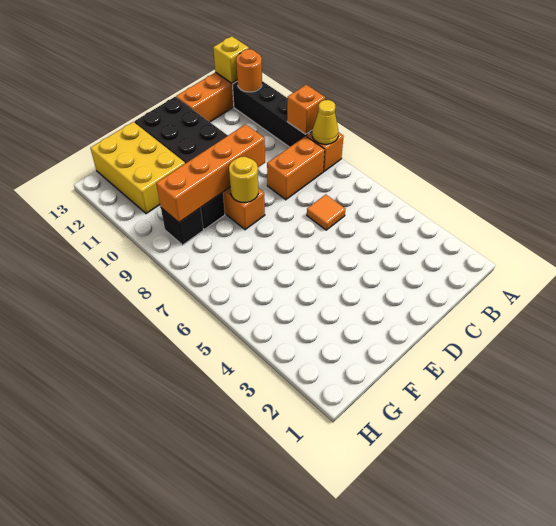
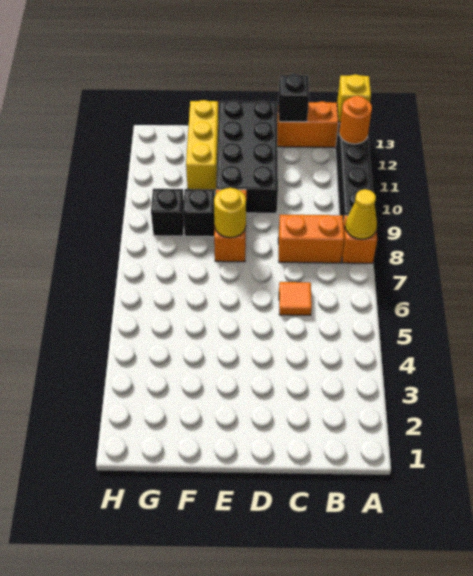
orange brick A9 level 2 -> none
none -> black brick C13 level 2
orange brick D9:G9 level 2 -> none
yellow brick F11:G13 level 1 -> yellow brick F11:F13 level 1

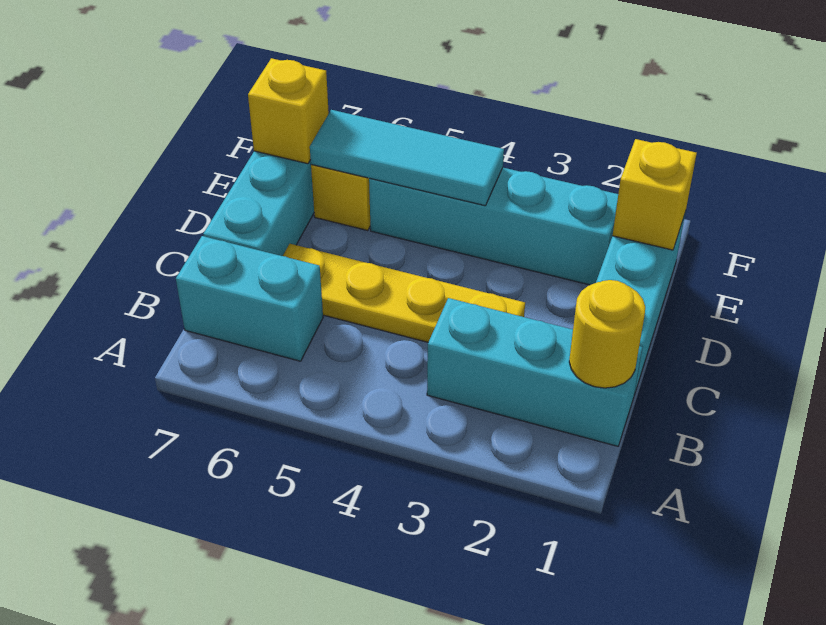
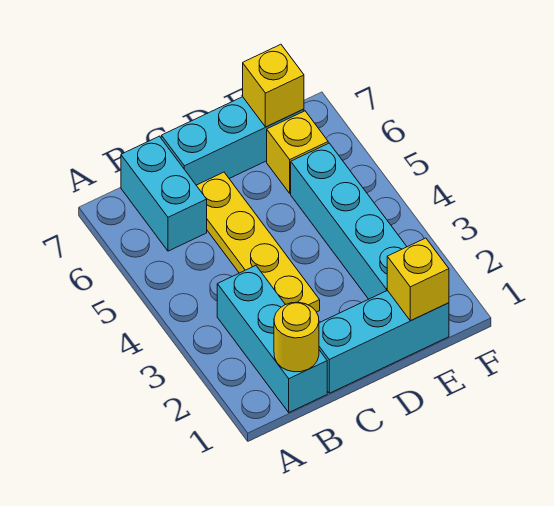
cyan tile E4:E6 level 2 -> none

....................

- **Work to be completed**:
Every line of the data above is to be repeated exactly; the images are to be left out.

- **Written solution**:
orange brick A9 level 2 -> none
none -> black brick C13 level 2
orange brick D9:G9 level 2 -> none
yellow brick F11:G13 level 1 -> yellow brick F11:F13 level 1

cyan tile E4:E6 level 2 -> none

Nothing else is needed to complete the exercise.